● **DIRECTIONS FOR THIS TASK**: Drop every picture, then transcribe the remaining data exactly.

[Dataset records]
##############################

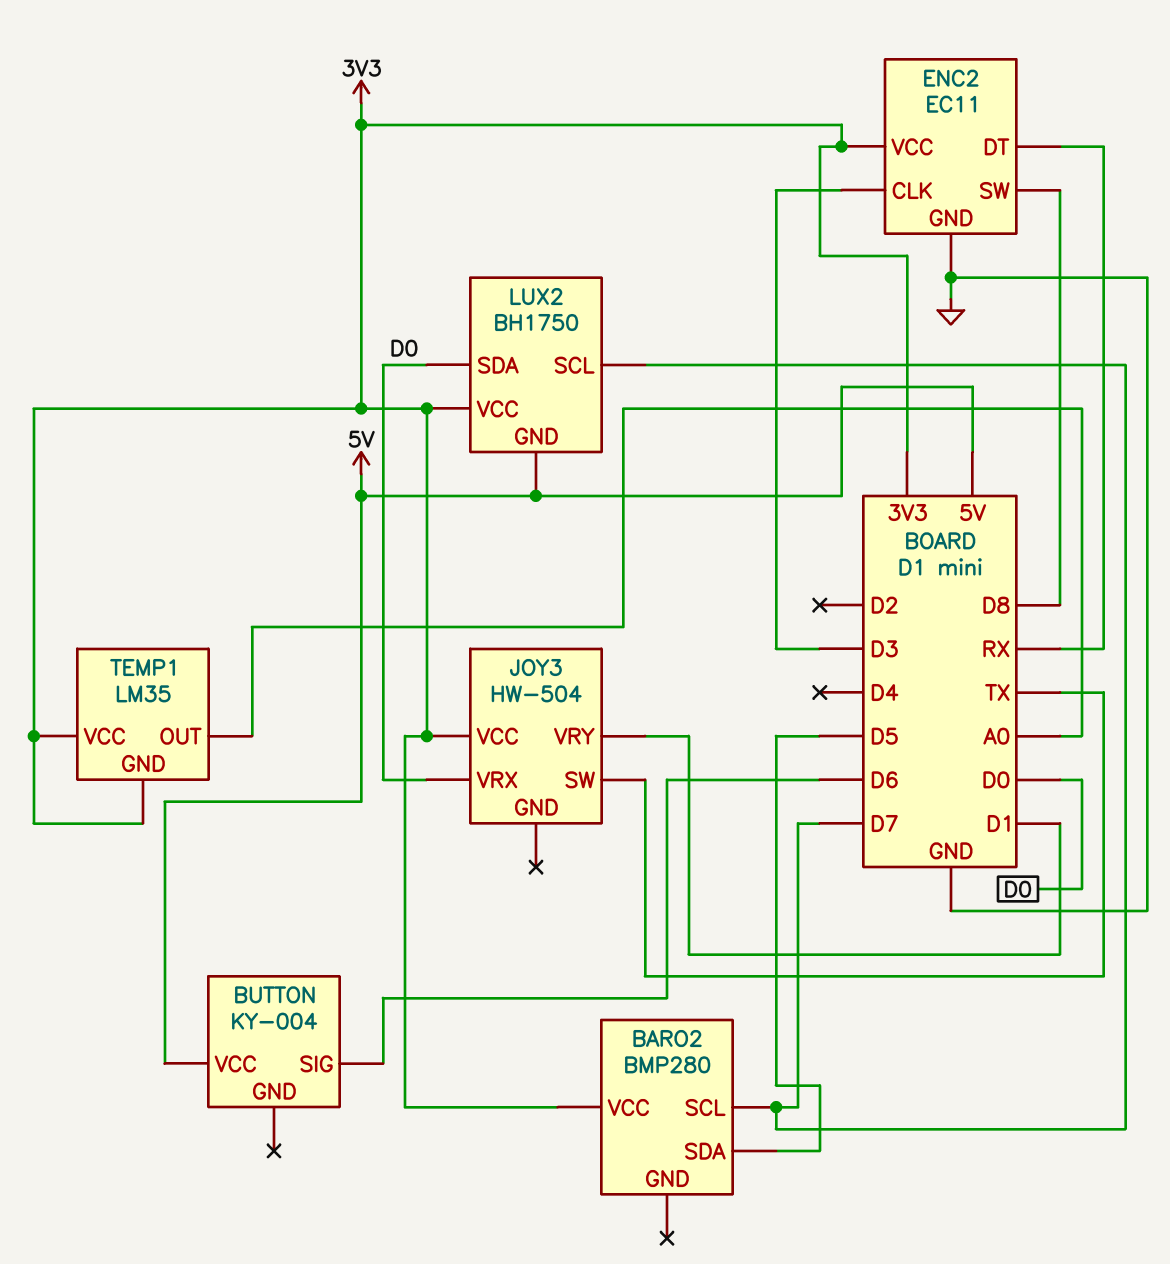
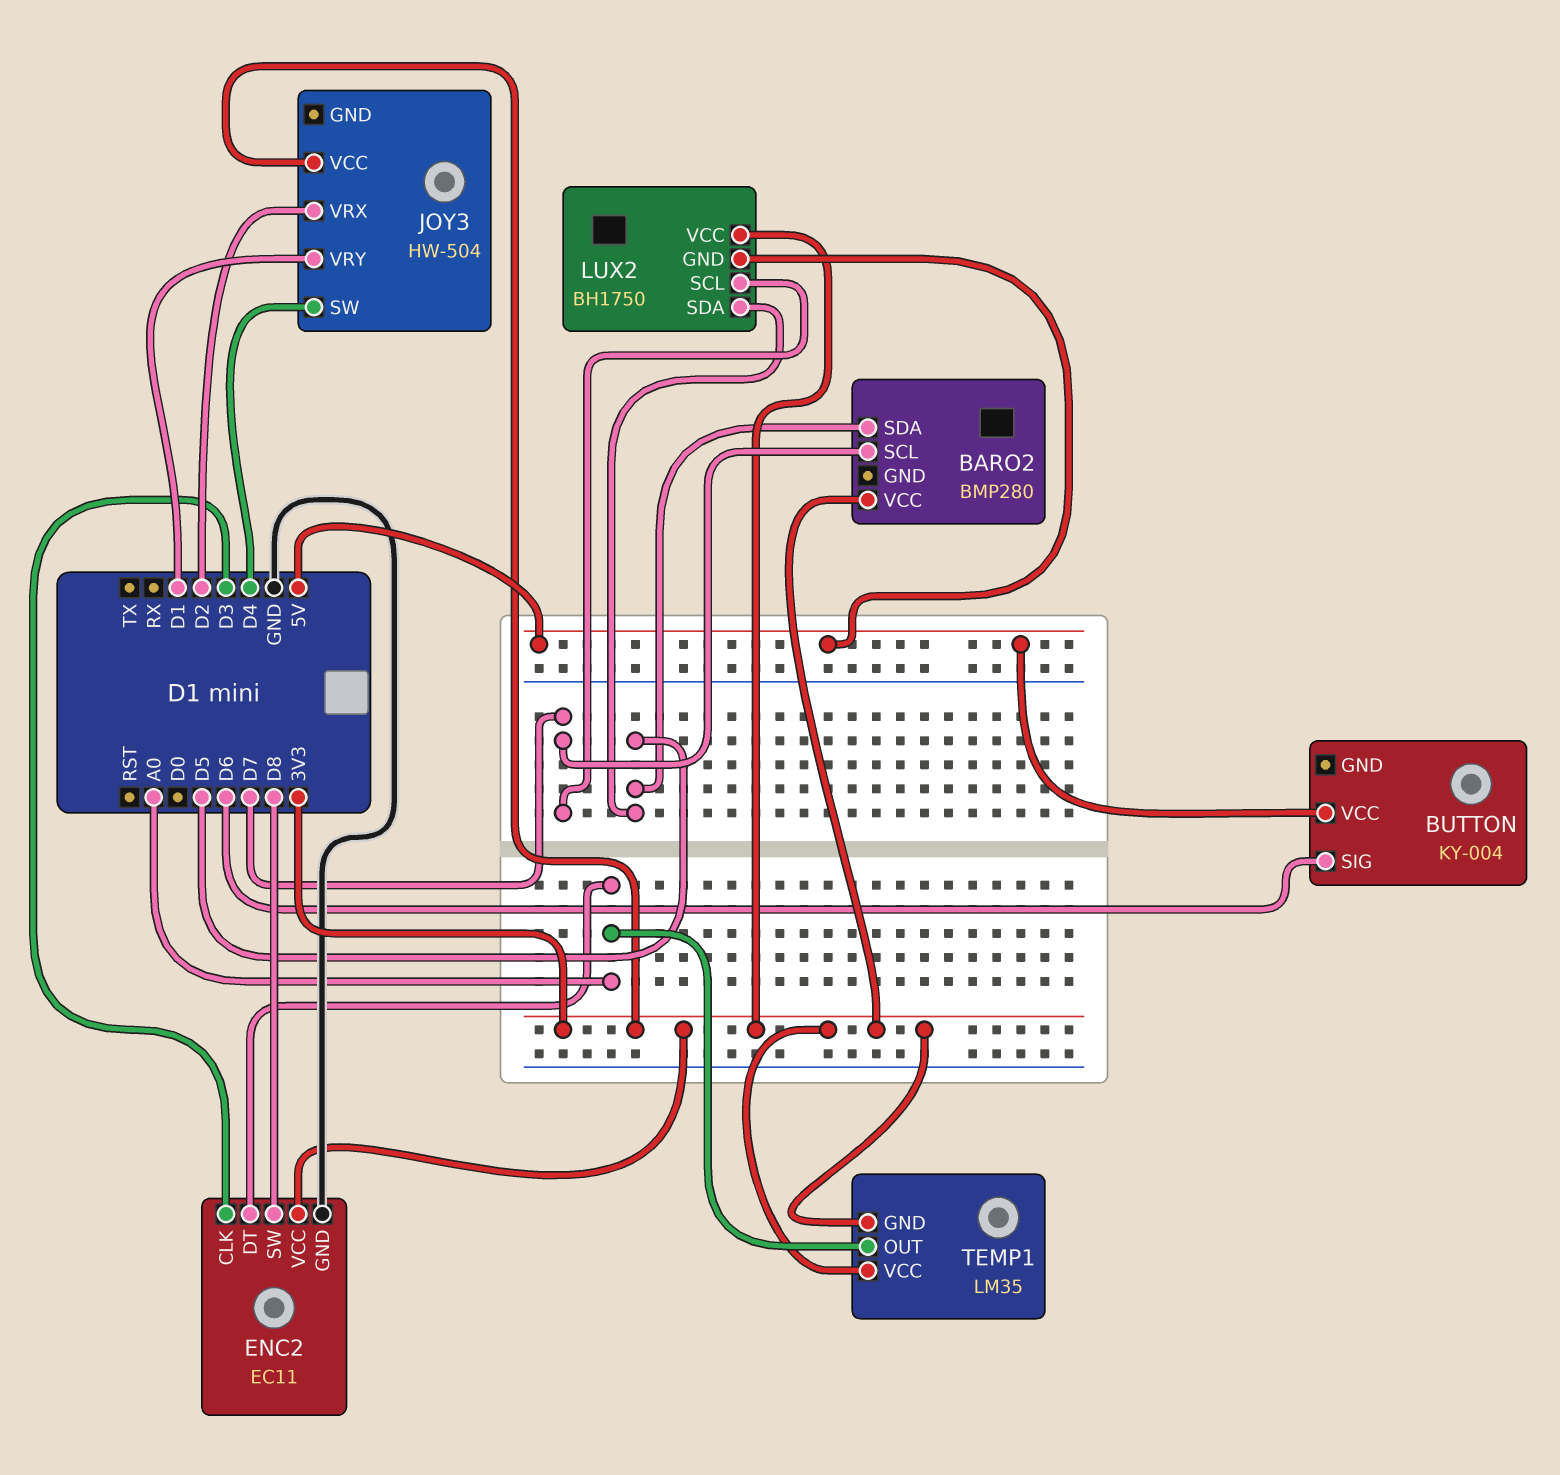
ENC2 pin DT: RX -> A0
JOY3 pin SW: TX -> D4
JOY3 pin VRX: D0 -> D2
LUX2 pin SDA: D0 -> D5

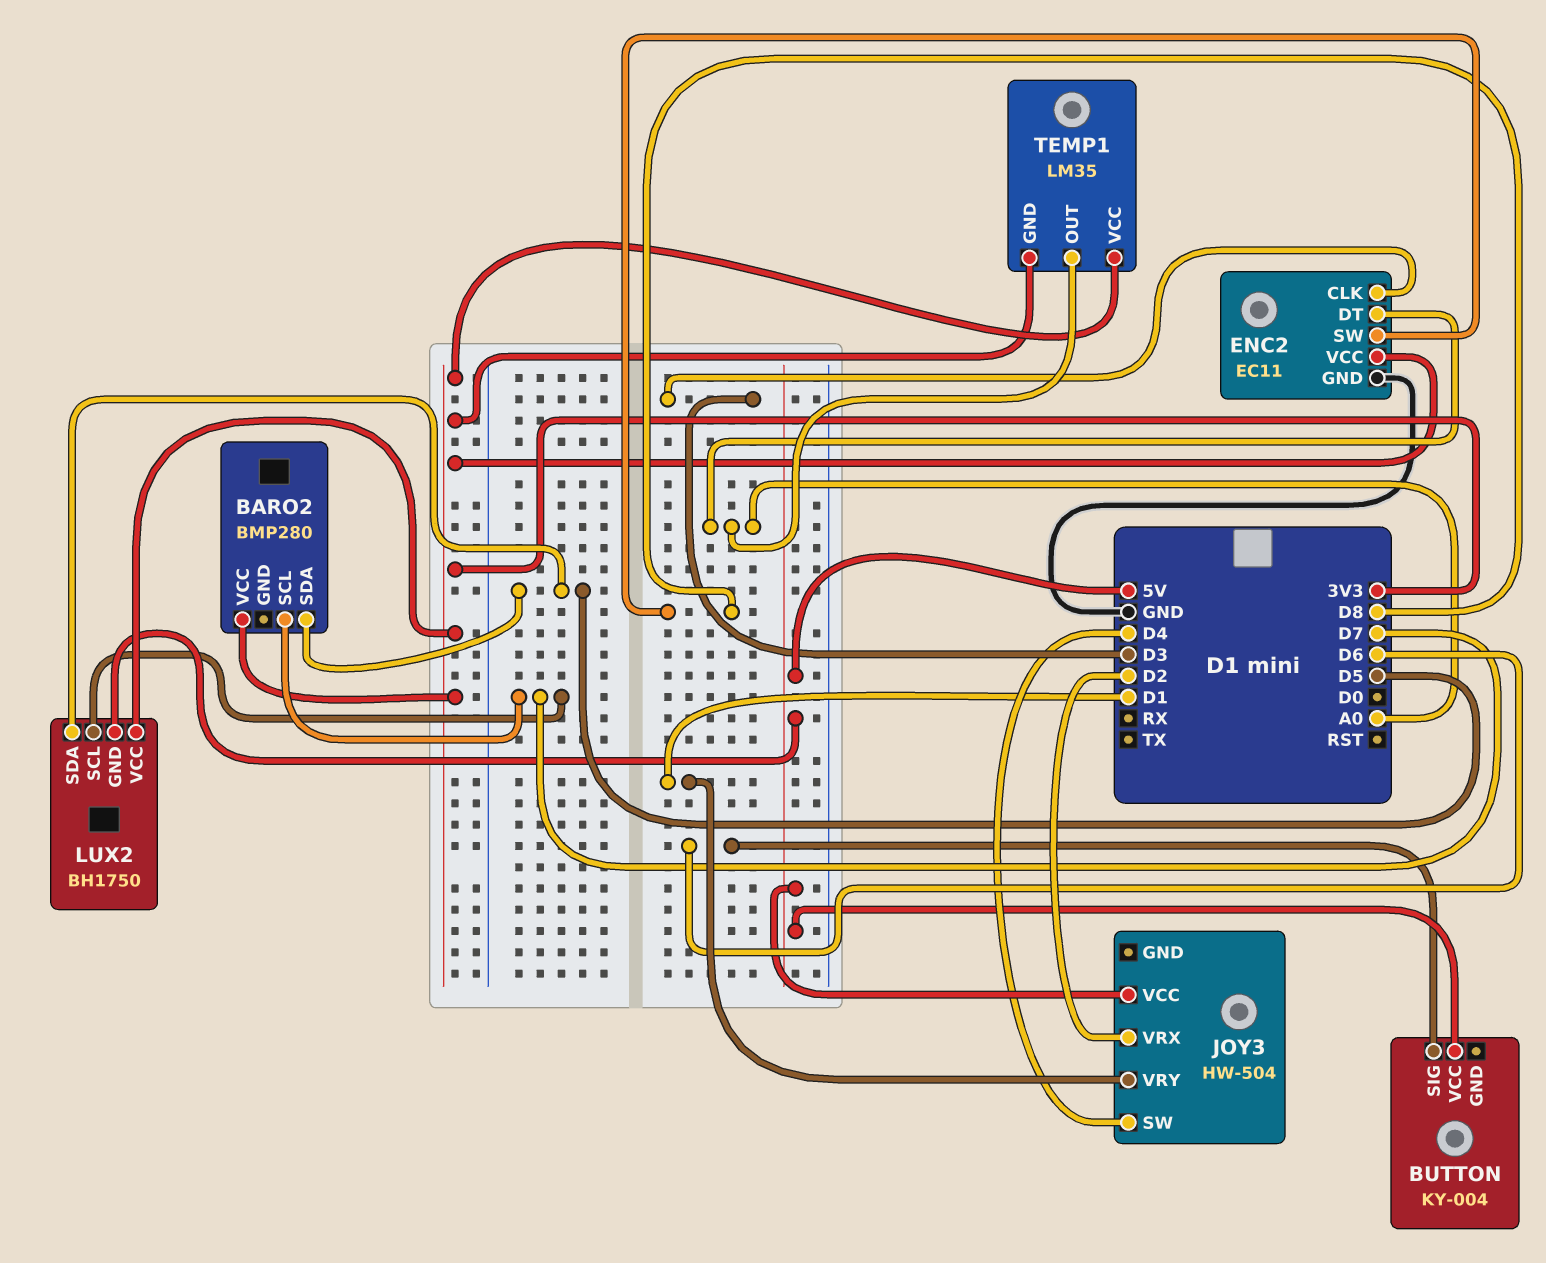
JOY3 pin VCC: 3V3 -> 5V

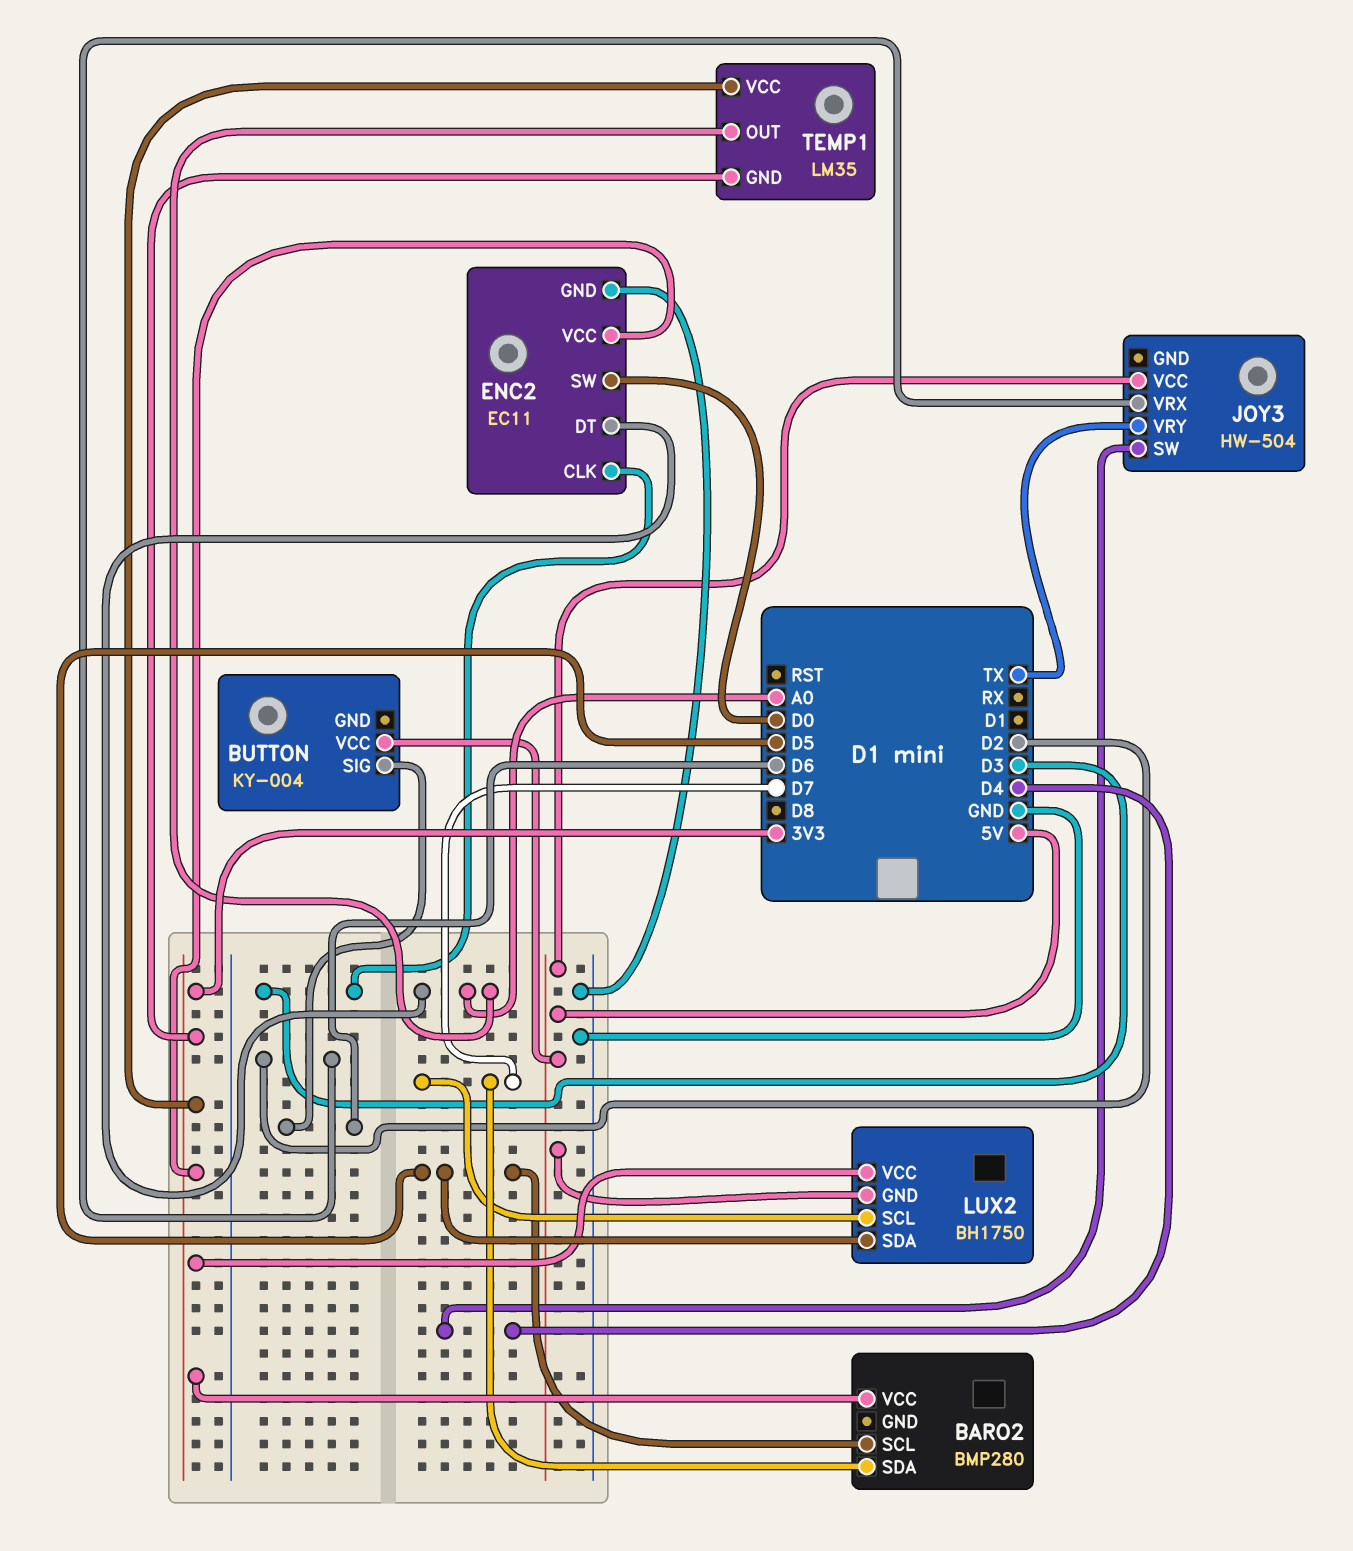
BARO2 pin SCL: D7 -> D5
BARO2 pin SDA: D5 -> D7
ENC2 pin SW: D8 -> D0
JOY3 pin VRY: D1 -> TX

##############################

● **SOLUTION**:
ENC2 pin DT: RX -> A0
JOY3 pin SW: TX -> D4
JOY3 pin VRX: D0 -> D2
LUX2 pin SDA: D0 -> D5

JOY3 pin VCC: 3V3 -> 5V

BARO2 pin SCL: D7 -> D5
BARO2 pin SDA: D5 -> D7
ENC2 pin SW: D8 -> D0
JOY3 pin VRY: D1 -> TX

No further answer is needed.